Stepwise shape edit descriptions

━━━━━━━━━━

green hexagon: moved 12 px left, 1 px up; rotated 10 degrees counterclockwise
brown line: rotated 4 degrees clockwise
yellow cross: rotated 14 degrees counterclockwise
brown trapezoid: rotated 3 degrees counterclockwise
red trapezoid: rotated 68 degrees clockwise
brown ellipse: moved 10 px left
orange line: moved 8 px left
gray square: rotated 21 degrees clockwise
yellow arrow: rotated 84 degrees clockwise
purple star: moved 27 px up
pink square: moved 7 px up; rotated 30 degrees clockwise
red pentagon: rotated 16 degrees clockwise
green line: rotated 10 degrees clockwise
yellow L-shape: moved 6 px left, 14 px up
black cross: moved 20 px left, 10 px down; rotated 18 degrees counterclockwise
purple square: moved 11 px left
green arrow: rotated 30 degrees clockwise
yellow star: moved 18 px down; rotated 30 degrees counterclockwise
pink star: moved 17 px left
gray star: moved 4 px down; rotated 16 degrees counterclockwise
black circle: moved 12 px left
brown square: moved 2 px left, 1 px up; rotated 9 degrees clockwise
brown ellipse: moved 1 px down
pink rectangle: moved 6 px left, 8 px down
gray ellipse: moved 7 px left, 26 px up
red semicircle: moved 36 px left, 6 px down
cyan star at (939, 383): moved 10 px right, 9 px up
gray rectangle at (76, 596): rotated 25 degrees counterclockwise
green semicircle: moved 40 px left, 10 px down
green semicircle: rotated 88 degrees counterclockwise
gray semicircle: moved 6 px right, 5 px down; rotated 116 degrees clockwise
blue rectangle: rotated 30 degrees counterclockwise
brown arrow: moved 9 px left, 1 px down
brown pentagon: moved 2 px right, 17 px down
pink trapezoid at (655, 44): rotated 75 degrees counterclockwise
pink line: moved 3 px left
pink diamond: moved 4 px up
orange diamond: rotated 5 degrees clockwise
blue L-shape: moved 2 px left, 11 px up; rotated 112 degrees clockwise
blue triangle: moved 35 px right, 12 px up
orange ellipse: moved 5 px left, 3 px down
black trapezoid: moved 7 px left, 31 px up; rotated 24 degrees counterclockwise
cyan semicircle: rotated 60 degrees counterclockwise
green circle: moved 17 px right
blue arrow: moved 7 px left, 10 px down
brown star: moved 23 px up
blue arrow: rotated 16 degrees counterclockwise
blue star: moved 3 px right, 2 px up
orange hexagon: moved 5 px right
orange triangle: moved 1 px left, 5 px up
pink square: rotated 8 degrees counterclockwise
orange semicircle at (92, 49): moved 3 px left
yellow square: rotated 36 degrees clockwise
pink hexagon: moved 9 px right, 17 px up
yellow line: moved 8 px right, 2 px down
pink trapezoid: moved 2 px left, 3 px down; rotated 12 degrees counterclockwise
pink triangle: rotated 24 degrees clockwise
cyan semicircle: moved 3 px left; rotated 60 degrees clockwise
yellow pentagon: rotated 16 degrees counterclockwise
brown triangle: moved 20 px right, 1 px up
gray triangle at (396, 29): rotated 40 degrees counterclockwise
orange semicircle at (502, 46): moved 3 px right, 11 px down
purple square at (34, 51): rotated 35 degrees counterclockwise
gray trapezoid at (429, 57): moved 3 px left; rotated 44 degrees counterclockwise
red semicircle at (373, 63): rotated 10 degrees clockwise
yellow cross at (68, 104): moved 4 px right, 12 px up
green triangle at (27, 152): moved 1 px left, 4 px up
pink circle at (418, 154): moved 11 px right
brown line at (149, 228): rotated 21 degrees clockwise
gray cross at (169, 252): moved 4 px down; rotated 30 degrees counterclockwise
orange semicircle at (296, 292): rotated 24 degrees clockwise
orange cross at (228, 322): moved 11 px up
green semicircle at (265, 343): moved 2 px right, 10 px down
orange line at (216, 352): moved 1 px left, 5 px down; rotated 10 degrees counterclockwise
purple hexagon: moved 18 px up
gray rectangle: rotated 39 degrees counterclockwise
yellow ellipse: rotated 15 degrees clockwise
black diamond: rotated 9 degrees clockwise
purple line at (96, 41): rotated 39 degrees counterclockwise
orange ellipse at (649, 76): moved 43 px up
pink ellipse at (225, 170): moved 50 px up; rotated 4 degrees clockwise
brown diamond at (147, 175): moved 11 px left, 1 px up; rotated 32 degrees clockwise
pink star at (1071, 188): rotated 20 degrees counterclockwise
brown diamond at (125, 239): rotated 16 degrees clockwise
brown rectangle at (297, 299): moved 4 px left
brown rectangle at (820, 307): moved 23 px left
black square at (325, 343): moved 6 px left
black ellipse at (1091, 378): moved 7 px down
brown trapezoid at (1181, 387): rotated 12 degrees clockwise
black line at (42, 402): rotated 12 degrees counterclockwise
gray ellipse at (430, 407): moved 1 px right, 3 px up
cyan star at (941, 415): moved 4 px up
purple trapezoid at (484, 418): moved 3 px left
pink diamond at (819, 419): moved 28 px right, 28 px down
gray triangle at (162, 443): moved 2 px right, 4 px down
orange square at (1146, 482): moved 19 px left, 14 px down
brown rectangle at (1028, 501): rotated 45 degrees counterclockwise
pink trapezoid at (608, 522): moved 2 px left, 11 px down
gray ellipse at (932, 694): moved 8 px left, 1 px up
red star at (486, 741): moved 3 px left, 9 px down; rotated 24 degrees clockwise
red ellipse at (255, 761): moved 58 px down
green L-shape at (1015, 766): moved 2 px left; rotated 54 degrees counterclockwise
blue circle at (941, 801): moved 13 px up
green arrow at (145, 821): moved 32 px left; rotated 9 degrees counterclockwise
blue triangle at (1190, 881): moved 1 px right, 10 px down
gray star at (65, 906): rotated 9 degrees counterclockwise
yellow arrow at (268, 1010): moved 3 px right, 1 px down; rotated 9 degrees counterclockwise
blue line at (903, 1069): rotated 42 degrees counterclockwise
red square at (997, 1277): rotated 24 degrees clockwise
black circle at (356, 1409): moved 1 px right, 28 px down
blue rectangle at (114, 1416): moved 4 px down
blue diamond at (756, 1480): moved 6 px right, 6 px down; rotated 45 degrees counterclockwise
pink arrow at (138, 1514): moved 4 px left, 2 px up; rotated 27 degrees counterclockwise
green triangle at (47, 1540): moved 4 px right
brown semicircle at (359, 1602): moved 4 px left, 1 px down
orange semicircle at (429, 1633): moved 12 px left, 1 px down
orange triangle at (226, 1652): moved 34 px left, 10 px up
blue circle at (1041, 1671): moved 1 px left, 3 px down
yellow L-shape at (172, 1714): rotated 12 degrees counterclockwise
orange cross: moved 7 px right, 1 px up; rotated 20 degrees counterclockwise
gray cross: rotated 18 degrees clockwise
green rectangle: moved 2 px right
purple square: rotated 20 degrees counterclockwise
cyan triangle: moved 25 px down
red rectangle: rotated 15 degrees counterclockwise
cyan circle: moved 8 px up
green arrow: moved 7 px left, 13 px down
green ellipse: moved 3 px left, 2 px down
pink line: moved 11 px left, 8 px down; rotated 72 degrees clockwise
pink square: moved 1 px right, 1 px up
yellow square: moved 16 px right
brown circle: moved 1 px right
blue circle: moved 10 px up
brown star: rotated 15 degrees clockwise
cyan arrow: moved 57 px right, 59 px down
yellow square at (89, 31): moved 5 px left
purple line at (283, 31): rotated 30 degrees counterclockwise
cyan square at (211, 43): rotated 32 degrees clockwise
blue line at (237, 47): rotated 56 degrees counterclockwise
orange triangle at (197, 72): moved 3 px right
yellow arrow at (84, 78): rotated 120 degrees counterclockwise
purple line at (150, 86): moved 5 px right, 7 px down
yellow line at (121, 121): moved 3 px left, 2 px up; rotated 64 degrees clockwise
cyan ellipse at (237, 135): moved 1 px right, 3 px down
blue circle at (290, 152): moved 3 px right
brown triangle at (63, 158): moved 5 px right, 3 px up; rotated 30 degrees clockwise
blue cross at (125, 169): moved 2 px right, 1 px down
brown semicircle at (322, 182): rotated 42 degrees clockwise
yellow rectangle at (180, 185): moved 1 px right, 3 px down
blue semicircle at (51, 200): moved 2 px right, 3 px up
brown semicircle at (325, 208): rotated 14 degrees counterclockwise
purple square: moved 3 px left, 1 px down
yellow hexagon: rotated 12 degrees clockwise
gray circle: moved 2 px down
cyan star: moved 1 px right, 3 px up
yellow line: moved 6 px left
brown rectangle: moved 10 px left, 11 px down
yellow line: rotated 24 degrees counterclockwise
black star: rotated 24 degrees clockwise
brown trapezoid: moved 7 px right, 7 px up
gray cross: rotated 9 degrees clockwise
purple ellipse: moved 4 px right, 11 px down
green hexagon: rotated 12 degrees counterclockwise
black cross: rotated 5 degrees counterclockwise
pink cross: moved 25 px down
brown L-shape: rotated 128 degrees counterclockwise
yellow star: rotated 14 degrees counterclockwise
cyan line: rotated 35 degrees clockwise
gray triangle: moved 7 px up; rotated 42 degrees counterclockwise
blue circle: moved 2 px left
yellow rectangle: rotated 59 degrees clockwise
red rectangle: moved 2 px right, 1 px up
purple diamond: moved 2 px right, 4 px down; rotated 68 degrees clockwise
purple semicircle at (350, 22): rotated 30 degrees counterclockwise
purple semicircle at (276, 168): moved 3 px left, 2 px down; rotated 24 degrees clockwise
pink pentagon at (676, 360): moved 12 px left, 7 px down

━━━━━━━━━━

Instructions for the task >>
Copy the stretch of the records above that runs from the line with "brown rectangle at (820, 307): moved" through the line with "blue circle at (941, 801): moved 13 px up". Both end lines belong in the copy, and nothing else does.

Answer to the exercise >>
brown rectangle at (820, 307): moved 23 px left
black square at (325, 343): moved 6 px left
black ellipse at (1091, 378): moved 7 px down
brown trapezoid at (1181, 387): rotated 12 degrees clockwise
black line at (42, 402): rotated 12 degrees counterclockwise
gray ellipse at (430, 407): moved 1 px right, 3 px up
cyan star at (941, 415): moved 4 px up
purple trapezoid at (484, 418): moved 3 px left
pink diamond at (819, 419): moved 28 px right, 28 px down
gray triangle at (162, 443): moved 2 px right, 4 px down
orange square at (1146, 482): moved 19 px left, 14 px down
brown rectangle at (1028, 501): rotated 45 degrees counterclockwise
pink trapezoid at (608, 522): moved 2 px left, 11 px down
gray ellipse at (932, 694): moved 8 px left, 1 px up
red star at (486, 741): moved 3 px left, 9 px down; rotated 24 degrees clockwise
red ellipse at (255, 761): moved 58 px down
green L-shape at (1015, 766): moved 2 px left; rotated 54 degrees counterclockwise
blue circle at (941, 801): moved 13 px up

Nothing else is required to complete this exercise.